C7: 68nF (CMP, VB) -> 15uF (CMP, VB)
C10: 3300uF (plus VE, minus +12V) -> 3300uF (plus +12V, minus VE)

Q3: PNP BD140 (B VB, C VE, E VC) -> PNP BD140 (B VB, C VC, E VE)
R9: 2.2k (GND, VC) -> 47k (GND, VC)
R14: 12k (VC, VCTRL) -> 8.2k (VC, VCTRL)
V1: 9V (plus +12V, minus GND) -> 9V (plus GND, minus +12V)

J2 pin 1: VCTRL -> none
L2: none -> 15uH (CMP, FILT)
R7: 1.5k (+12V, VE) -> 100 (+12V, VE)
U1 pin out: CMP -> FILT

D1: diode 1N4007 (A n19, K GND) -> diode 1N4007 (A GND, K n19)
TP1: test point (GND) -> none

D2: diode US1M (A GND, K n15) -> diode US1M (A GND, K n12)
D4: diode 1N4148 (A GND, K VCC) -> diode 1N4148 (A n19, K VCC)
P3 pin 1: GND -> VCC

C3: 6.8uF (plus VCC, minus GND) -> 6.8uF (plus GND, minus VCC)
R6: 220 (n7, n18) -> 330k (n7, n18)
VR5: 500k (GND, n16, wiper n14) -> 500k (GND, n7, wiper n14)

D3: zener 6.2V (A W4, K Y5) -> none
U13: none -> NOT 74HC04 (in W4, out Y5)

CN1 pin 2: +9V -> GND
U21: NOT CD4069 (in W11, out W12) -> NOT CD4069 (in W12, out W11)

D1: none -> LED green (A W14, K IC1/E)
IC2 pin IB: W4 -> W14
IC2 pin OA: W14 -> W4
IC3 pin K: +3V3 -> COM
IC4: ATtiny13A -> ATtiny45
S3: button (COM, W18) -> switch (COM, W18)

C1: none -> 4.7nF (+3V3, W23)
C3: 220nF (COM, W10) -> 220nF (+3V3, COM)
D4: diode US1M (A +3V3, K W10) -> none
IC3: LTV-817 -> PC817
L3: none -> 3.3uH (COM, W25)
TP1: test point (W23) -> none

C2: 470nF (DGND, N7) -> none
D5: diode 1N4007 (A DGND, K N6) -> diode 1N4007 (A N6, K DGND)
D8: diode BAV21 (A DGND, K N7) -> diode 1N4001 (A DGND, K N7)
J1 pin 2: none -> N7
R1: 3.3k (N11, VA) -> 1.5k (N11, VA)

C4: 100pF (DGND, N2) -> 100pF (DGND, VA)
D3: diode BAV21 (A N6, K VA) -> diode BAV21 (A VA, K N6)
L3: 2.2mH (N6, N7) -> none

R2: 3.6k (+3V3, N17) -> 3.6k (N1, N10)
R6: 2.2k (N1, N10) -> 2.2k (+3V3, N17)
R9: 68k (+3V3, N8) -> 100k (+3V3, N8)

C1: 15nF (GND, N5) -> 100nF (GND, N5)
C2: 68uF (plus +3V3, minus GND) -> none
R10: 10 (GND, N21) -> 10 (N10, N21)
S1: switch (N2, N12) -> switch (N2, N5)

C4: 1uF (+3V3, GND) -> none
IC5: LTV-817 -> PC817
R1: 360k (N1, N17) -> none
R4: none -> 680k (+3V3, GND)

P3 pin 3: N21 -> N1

→ **Task statement**: Every entry above needs to be duplicated exactly.

→ **Exercise solution**:
C7: 68nF (CMP, VB) -> 15uF (CMP, VB)
C10: 3300uF (plus VE, minus +12V) -> 3300uF (plus +12V, minus VE)

Q3: PNP BD140 (B VB, C VE, E VC) -> PNP BD140 (B VB, C VC, E VE)
R9: 2.2k (GND, VC) -> 47k (GND, VC)
R14: 12k (VC, VCTRL) -> 8.2k (VC, VCTRL)
V1: 9V (plus +12V, minus GND) -> 9V (plus GND, minus +12V)

J2 pin 1: VCTRL -> none
L2: none -> 15uH (CMP, FILT)
R7: 1.5k (+12V, VE) -> 100 (+12V, VE)
U1 pin out: CMP -> FILT

D1: diode 1N4007 (A n19, K GND) -> diode 1N4007 (A GND, K n19)
TP1: test point (GND) -> none

D2: diode US1M (A GND, K n15) -> diode US1M (A GND, K n12)
D4: diode 1N4148 (A GND, K VCC) -> diode 1N4148 (A n19, K VCC)
P3 pin 1: GND -> VCC

C3: 6.8uF (plus VCC, minus GND) -> 6.8uF (plus GND, minus VCC)
R6: 220 (n7, n18) -> 330k (n7, n18)
VR5: 500k (GND, n16, wiper n14) -> 500k (GND, n7, wiper n14)

D3: zener 6.2V (A W4, K Y5) -> none
U13: none -> NOT 74HC04 (in W4, out Y5)

CN1 pin 2: +9V -> GND
U21: NOT CD4069 (in W11, out W12) -> NOT CD4069 (in W12, out W11)

D1: none -> LED green (A W14, K IC1/E)
IC2 pin IB: W4 -> W14
IC2 pin OA: W14 -> W4
IC3 pin K: +3V3 -> COM
IC4: ATtiny13A -> ATtiny45
S3: button (COM, W18) -> switch (COM, W18)

C1: none -> 4.7nF (+3V3, W23)
C3: 220nF (COM, W10) -> 220nF (+3V3, COM)
D4: diode US1M (A +3V3, K W10) -> none
IC3: LTV-817 -> PC817
L3: none -> 3.3uH (COM, W25)
TP1: test point (W23) -> none

C2: 470nF (DGND, N7) -> none
D5: diode 1N4007 (A DGND, K N6) -> diode 1N4007 (A N6, K DGND)
D8: diode BAV21 (A DGND, K N7) -> diode 1N4001 (A DGND, K N7)
J1 pin 2: none -> N7
R1: 3.3k (N11, VA) -> 1.5k (N11, VA)

C4: 100pF (DGND, N2) -> 100pF (DGND, VA)
D3: diode BAV21 (A N6, K VA) -> diode BAV21 (A VA, K N6)
L3: 2.2mH (N6, N7) -> none

R2: 3.6k (+3V3, N17) -> 3.6k (N1, N10)
R6: 2.2k (N1, N10) -> 2.2k (+3V3, N17)
R9: 68k (+3V3, N8) -> 100k (+3V3, N8)

C1: 15nF (GND, N5) -> 100nF (GND, N5)
C2: 68uF (plus +3V3, minus GND) -> none
R10: 10 (GND, N21) -> 10 (N10, N21)
S1: switch (N2, N12) -> switch (N2, N5)

C4: 1uF (+3V3, GND) -> none
IC5: LTV-817 -> PC817
R1: 360k (N1, N17) -> none
R4: none -> 680k (+3V3, GND)

P3 pin 3: N21 -> N1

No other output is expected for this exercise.